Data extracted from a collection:
□ □ □ □ □
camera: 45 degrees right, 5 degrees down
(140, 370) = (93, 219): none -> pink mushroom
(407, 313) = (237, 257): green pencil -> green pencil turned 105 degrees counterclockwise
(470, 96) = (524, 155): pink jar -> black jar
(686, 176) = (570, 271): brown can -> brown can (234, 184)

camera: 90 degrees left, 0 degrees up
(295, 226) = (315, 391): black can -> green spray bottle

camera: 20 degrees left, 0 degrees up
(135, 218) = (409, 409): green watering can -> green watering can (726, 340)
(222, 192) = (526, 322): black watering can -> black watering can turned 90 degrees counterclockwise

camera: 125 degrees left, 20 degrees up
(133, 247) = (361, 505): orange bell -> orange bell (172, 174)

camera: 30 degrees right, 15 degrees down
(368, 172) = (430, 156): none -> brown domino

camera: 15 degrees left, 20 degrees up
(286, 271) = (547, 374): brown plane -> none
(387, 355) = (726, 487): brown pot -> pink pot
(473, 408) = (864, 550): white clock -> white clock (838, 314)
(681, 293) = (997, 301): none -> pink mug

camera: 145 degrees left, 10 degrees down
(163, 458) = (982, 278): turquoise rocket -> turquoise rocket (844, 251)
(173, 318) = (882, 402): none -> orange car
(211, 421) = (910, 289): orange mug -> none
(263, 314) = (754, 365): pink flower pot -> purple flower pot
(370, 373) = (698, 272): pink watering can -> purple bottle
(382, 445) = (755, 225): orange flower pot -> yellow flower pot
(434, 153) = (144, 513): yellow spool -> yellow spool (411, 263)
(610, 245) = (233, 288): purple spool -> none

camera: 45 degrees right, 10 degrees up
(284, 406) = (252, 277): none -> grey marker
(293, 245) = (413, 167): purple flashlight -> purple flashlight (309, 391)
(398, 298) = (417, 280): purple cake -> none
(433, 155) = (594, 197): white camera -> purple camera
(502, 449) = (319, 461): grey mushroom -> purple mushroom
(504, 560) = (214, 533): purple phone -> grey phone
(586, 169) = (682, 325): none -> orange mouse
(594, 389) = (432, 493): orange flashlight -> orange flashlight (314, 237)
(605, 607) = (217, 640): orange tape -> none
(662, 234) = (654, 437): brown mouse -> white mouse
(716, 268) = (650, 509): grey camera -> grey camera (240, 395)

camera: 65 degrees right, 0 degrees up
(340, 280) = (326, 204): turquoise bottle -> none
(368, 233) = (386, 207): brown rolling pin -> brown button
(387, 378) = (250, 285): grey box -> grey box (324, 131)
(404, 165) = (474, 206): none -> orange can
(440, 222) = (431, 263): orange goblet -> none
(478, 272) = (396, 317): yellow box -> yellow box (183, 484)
□ □ □ □ □
§ Written task
Nothing should be dropped. Retype each line above as it is.

§ Response for this exercise
camera: 45 degrees right, 5 degrees down
(140, 370) = (93, 219): none -> pink mushroom
(407, 313) = (237, 257): green pencil -> green pencil turned 105 degrees counterclockwise
(470, 96) = (524, 155): pink jar -> black jar
(686, 176) = (570, 271): brown can -> brown can (234, 184)

camera: 90 degrees left, 0 degrees up
(295, 226) = (315, 391): black can -> green spray bottle

camera: 20 degrees left, 0 degrees up
(135, 218) = (409, 409): green watering can -> green watering can (726, 340)
(222, 192) = (526, 322): black watering can -> black watering can turned 90 degrees counterclockwise

camera: 125 degrees left, 20 degrees up
(133, 247) = (361, 505): orange bell -> orange bell (172, 174)

camera: 30 degrees right, 15 degrees down
(368, 172) = (430, 156): none -> brown domino

camera: 15 degrees left, 20 degrees up
(286, 271) = (547, 374): brown plane -> none
(387, 355) = (726, 487): brown pot -> pink pot
(473, 408) = (864, 550): white clock -> white clock (838, 314)
(681, 293) = (997, 301): none -> pink mug

camera: 145 degrees left, 10 degrees down
(163, 458) = (982, 278): turquoise rocket -> turquoise rocket (844, 251)
(173, 318) = (882, 402): none -> orange car
(211, 421) = (910, 289): orange mug -> none
(263, 314) = (754, 365): pink flower pot -> purple flower pot
(370, 373) = (698, 272): pink watering can -> purple bottle
(382, 445) = (755, 225): orange flower pot -> yellow flower pot
(434, 153) = (144, 513): yellow spool -> yellow spool (411, 263)
(610, 245) = (233, 288): purple spool -> none

camera: 45 degrees right, 10 degrees up
(284, 406) = (252, 277): none -> grey marker
(293, 245) = (413, 167): purple flashlight -> purple flashlight (309, 391)
(398, 298) = (417, 280): purple cake -> none
(433, 155) = (594, 197): white camera -> purple camera
(502, 449) = (319, 461): grey mushroom -> purple mushroom
(504, 560) = (214, 533): purple phone -> grey phone
(586, 169) = (682, 325): none -> orange mouse
(594, 389) = (432, 493): orange flashlight -> orange flashlight (314, 237)
(605, 607) = (217, 640): orange tape -> none
(662, 234) = (654, 437): brown mouse -> white mouse
(716, 268) = (650, 509): grey camera -> grey camera (240, 395)

camera: 65 degrees right, 0 degrees up
(340, 280) = (326, 204): turquoise bottle -> none
(368, 233) = (386, 207): brown rolling pin -> brown button
(387, 378) = (250, 285): grey box -> grey box (324, 131)
(404, 165) = (474, 206): none -> orange can
(440, 222) = (431, 263): orange goblet -> none
(478, 272) = (396, 317): yellow box -> yellow box (183, 484)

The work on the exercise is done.